Records of spatial reasoning questions
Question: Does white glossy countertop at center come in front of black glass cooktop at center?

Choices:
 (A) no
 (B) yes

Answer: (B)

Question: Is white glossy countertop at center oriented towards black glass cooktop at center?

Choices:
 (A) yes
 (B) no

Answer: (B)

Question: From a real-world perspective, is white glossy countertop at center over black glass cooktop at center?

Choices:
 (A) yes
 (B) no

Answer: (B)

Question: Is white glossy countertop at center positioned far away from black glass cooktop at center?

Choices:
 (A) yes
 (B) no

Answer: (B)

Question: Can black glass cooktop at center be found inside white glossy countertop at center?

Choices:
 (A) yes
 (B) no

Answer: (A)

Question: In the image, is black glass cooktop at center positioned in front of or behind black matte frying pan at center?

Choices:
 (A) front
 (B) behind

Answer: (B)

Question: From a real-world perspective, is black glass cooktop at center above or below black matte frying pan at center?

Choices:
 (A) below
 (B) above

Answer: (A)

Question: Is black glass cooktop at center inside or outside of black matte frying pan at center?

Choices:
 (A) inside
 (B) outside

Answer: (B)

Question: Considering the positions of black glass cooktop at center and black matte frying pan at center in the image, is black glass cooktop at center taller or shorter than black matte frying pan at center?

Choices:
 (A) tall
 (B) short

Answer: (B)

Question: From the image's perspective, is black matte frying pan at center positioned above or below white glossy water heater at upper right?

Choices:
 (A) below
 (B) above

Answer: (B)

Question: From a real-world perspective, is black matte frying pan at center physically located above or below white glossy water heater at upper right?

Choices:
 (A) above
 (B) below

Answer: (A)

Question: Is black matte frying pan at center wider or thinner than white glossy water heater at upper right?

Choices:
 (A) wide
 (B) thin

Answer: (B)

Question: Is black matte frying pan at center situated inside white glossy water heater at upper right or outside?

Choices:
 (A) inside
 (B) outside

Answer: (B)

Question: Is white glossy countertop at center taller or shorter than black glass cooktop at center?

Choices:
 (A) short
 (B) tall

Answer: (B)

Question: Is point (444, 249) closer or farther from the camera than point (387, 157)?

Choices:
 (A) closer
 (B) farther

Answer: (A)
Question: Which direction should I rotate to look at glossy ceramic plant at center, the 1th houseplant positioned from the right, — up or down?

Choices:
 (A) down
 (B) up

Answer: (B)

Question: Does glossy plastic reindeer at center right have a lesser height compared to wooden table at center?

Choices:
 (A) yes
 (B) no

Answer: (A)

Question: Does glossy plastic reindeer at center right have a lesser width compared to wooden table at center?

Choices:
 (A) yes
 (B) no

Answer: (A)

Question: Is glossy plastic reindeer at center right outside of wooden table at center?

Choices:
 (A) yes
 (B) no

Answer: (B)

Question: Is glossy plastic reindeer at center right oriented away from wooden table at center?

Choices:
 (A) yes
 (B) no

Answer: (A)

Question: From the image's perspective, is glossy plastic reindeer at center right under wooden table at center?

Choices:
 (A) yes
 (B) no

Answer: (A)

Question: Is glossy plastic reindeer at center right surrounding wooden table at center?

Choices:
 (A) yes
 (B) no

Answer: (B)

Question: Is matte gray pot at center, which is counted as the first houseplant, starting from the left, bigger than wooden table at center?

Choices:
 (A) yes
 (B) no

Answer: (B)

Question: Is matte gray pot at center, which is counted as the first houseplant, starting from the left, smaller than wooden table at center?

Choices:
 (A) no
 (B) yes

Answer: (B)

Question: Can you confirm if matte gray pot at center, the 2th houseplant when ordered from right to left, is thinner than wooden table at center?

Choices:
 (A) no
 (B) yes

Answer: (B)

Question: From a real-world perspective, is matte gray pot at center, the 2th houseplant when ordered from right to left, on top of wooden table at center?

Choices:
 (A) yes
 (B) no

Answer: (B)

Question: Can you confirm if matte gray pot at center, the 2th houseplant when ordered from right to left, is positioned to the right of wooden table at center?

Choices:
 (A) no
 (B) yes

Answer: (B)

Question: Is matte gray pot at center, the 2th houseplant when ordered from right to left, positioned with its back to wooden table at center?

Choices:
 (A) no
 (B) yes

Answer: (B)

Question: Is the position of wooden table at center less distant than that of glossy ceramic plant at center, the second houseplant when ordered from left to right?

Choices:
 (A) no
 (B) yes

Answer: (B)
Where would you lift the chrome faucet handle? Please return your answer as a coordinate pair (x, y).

**Problem statement**
Gather every line of the records above that contains the string "lesser", and list those lines one per line.

**Worked answer**
Question: Does glossy plastic reindeer at center right have a lesser height compared to wooden table at center?
Question: Does glossy plastic reindeer at center right have a lesser width compared to wooden table at center?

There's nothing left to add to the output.